Provided records below:

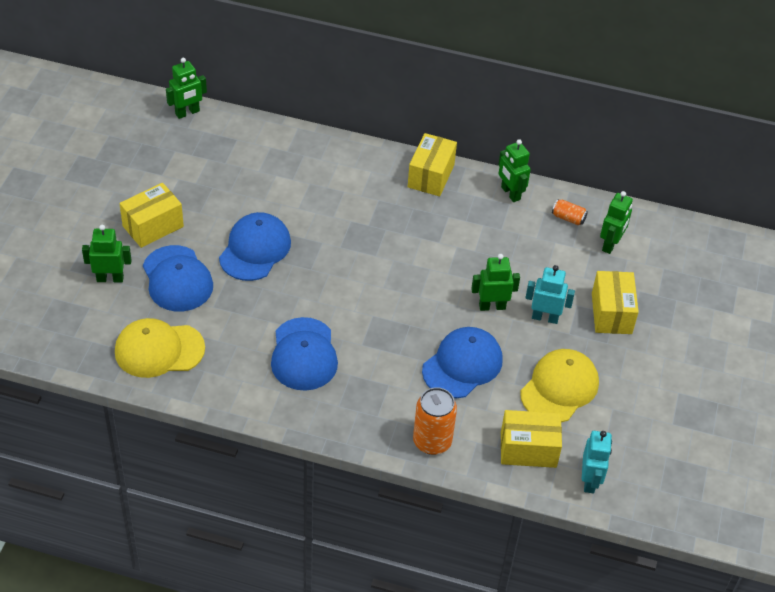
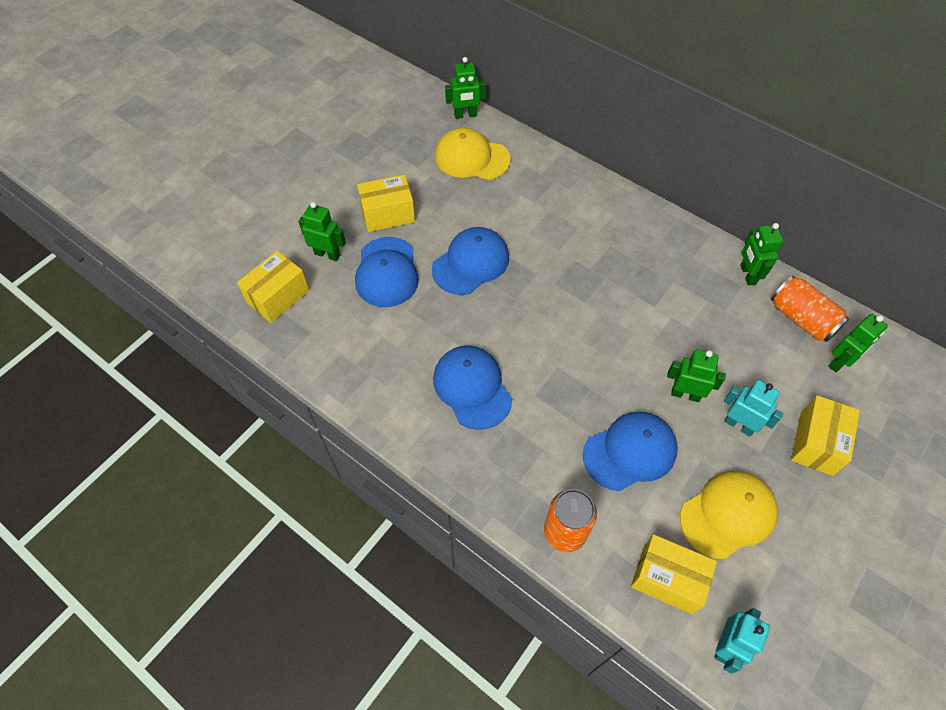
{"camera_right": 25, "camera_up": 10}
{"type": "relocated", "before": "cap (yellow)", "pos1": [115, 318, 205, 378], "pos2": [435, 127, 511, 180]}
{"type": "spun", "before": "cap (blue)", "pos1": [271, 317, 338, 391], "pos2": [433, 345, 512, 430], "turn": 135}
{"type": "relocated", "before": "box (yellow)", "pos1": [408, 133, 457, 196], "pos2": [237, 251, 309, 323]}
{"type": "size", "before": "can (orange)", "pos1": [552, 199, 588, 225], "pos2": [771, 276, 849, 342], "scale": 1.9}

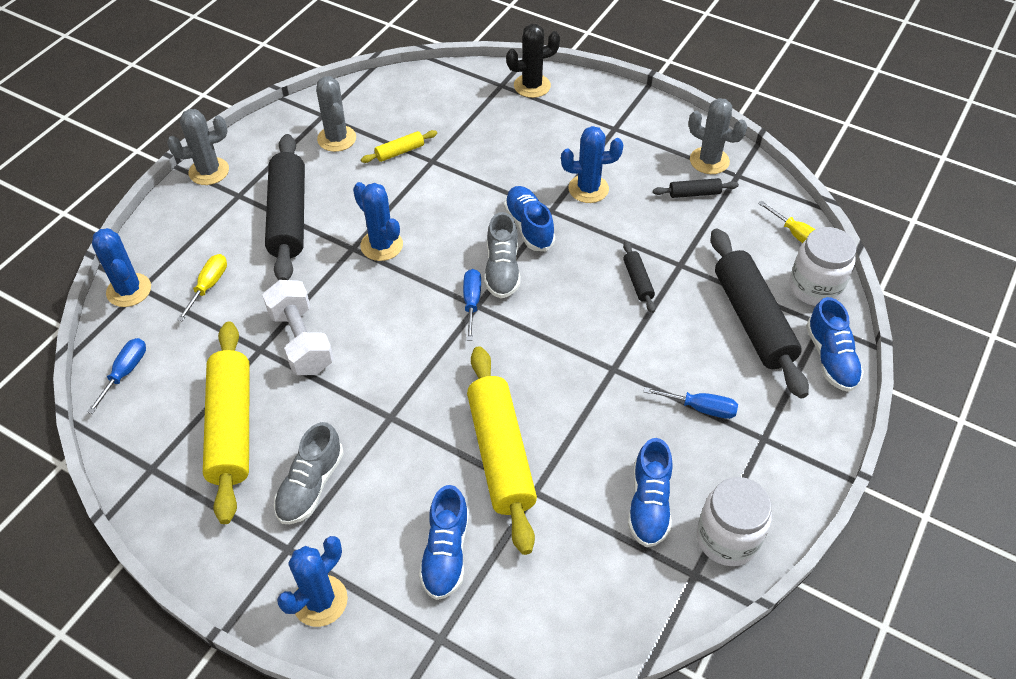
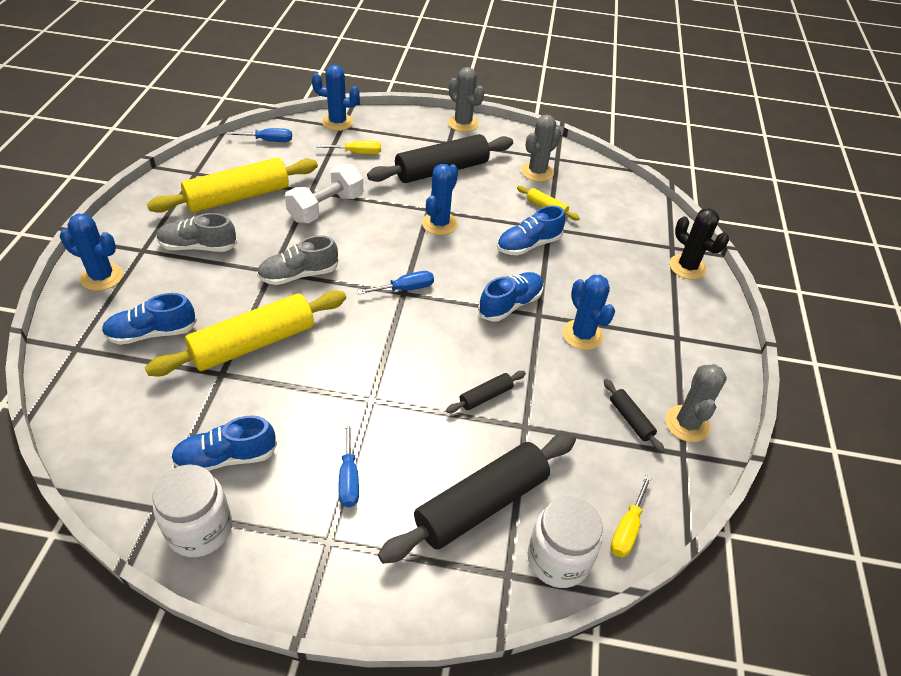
{"camera_right": 65, "camera_up": -5}
{"type": "spun", "before": "cactus (blue)", "pos1": [92, 228, 151, 307], "pos2": [312, 65, 360, 131], "turn": 60}
{"type": "relocated", "before": "shoe (grey)", "pos1": [484, 212, 520, 298], "pos2": [257, 235, 338, 285]}
{"type": "relocated", "before": "shoe (blue)", "pos1": [806, 297, 864, 392], "pos2": [497, 206, 565, 255]}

End of Provided records.

To do: When a line in the data above contains the string "yellow", copy that line.

Output of the task:
{"type": "relocated", "before": "cap (yellow)", "pos1": [115, 318, 205, 378], "pos2": [435, 127, 511, 180]}
{"type": "relocated", "before": "box (yellow)", "pos1": [408, 133, 457, 196], "pos2": [237, 251, 309, 323]}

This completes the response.